→ **EXERCISE**:
Reproduce verbatim the lines of the material below, starting at the line with "camera: 25 degrees left, 10 degrees up" and ending at the line with "(489, 158) = (705, 415): none -> pink ball", both inclusive; skip the rest.

→ **ENTRIES SHOWN**:
________________
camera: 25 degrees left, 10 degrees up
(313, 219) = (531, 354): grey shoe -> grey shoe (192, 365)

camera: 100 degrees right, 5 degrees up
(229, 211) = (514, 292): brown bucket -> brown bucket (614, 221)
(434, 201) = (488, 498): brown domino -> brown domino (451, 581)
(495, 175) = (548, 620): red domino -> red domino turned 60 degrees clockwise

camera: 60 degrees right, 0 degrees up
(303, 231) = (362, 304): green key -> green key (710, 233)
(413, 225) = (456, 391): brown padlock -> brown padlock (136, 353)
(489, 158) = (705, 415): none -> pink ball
________________
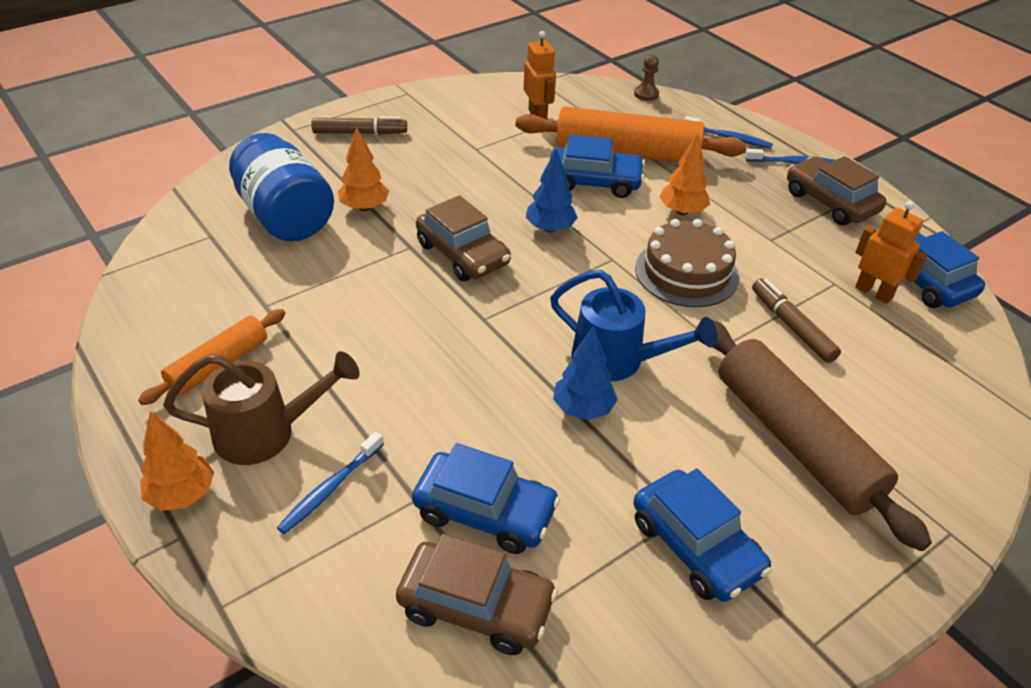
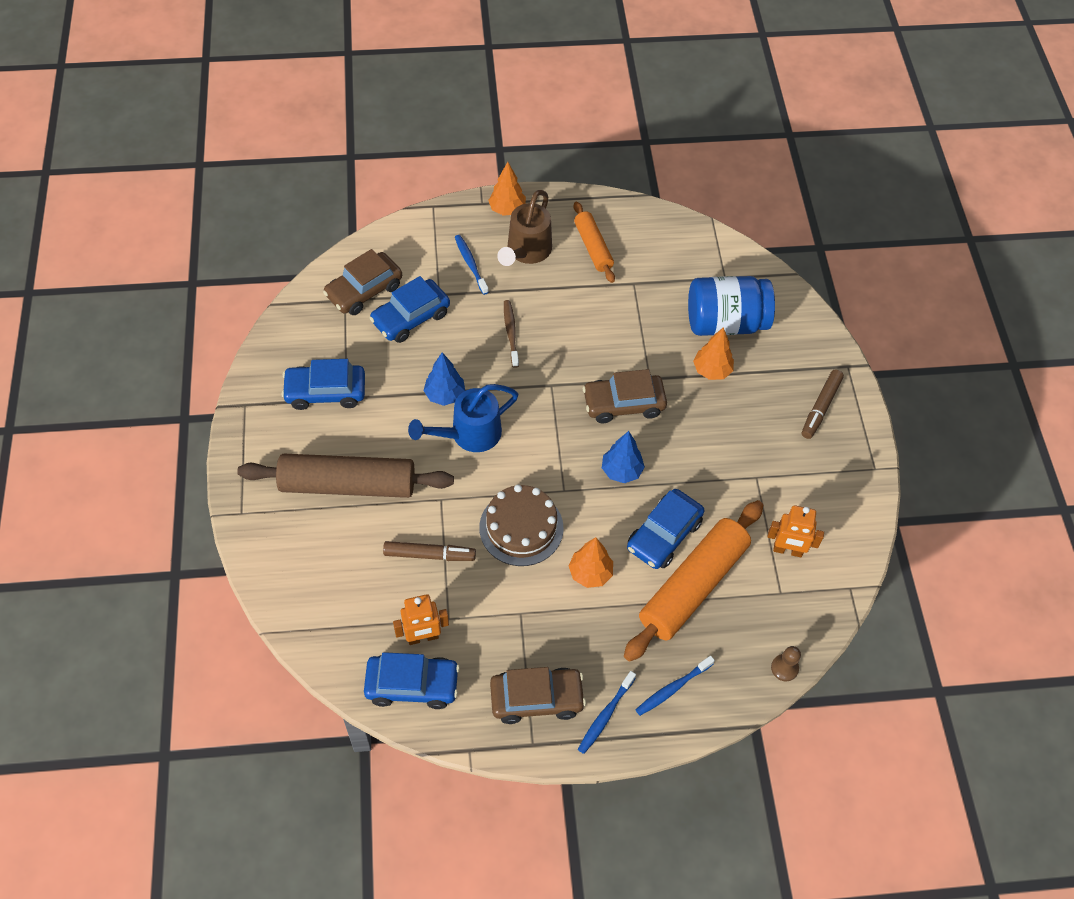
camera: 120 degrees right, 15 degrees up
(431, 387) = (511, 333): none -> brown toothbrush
________________
→ **SOLUTION**:
camera: 25 degrees left, 10 degrees up
(313, 219) = (531, 354): grey shoe -> grey shoe (192, 365)

camera: 100 degrees right, 5 degrees up
(229, 211) = (514, 292): brown bucket -> brown bucket (614, 221)
(434, 201) = (488, 498): brown domino -> brown domino (451, 581)
(495, 175) = (548, 620): red domino -> red domino turned 60 degrees clockwise

camera: 60 degrees right, 0 degrees up
(303, 231) = (362, 304): green key -> green key (710, 233)
(413, 225) = (456, 391): brown padlock -> brown padlock (136, 353)
(489, 158) = (705, 415): none -> pink ball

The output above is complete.